- **RECORDS TO USE**:
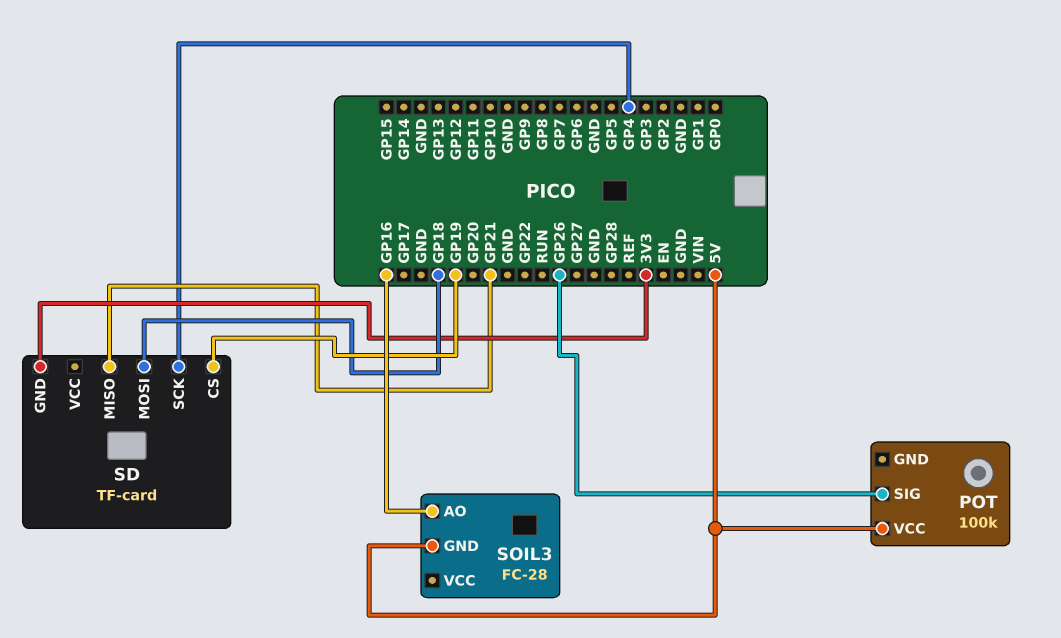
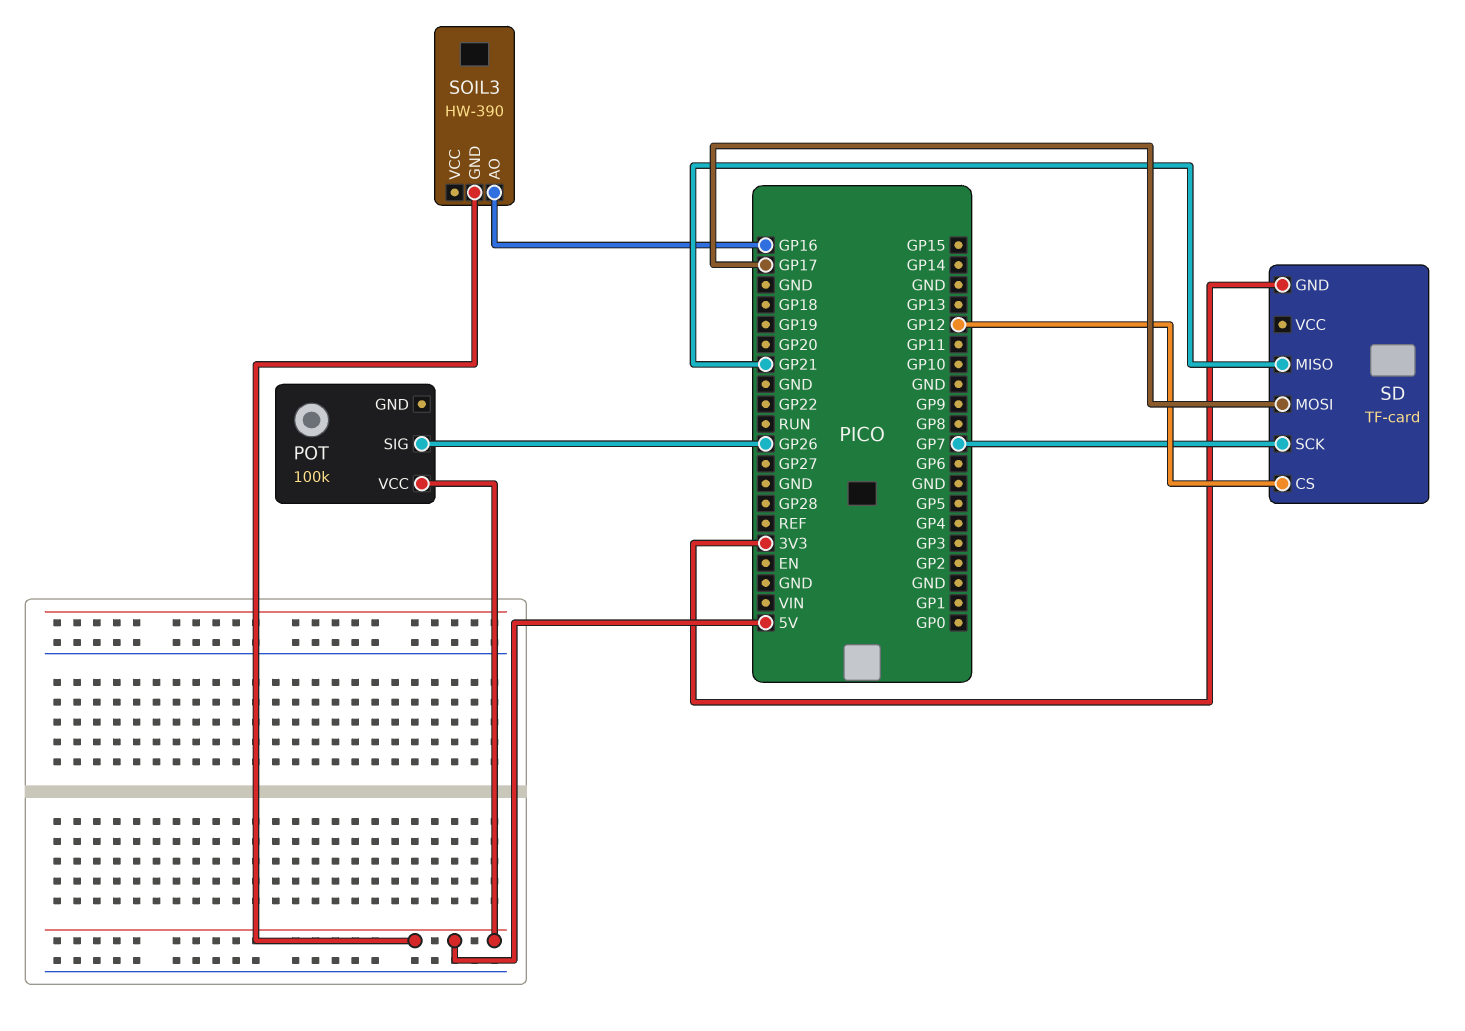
SD pin CS: GP19 -> GP12
SD pin MOSI: GP18 -> GP17
SD pin SCK: GP4 -> GP7
SOIL3: FC-28 -> HW-390

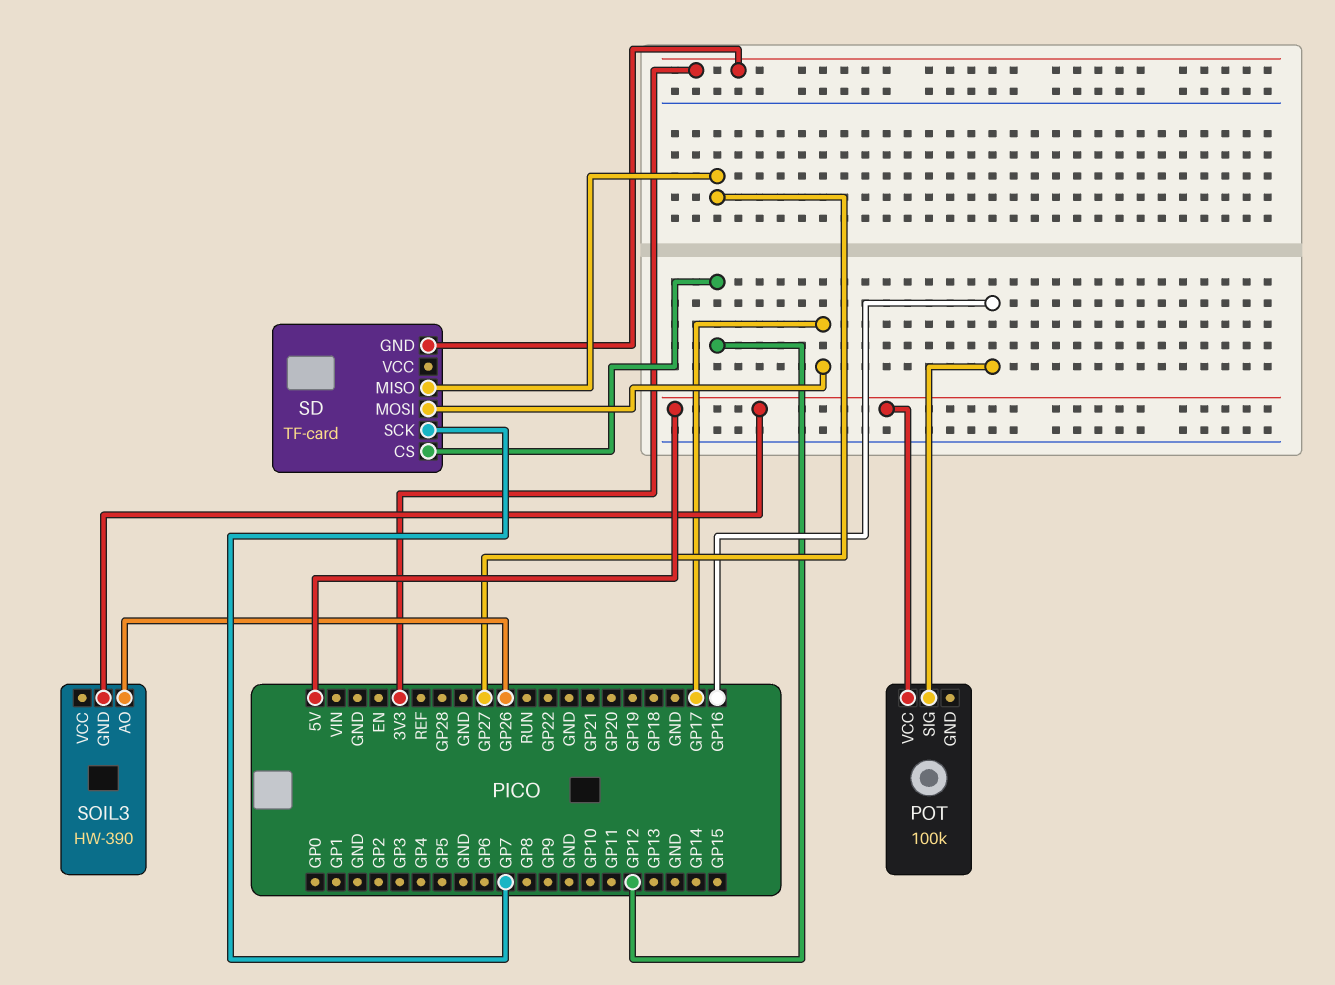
POT pin SIG: GP26 -> GP16
SD pin MISO: GP21 -> GP27
SOIL3 pin AO: GP16 -> GP26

- **AIM OF THE TASK**: Your answer must consist only of the lines from the one containing "SD pin MOSI: GP18 -> GP17" through the end of the entries, restated word for word, with no pictures.

- **YOUR SOLUTION**:
SD pin MOSI: GP18 -> GP17
SD pin SCK: GP4 -> GP7
SOIL3: FC-28 -> HW-390

POT pin SIG: GP26 -> GP16
SD pin MISO: GP21 -> GP27
SOIL3 pin AO: GP16 -> GP26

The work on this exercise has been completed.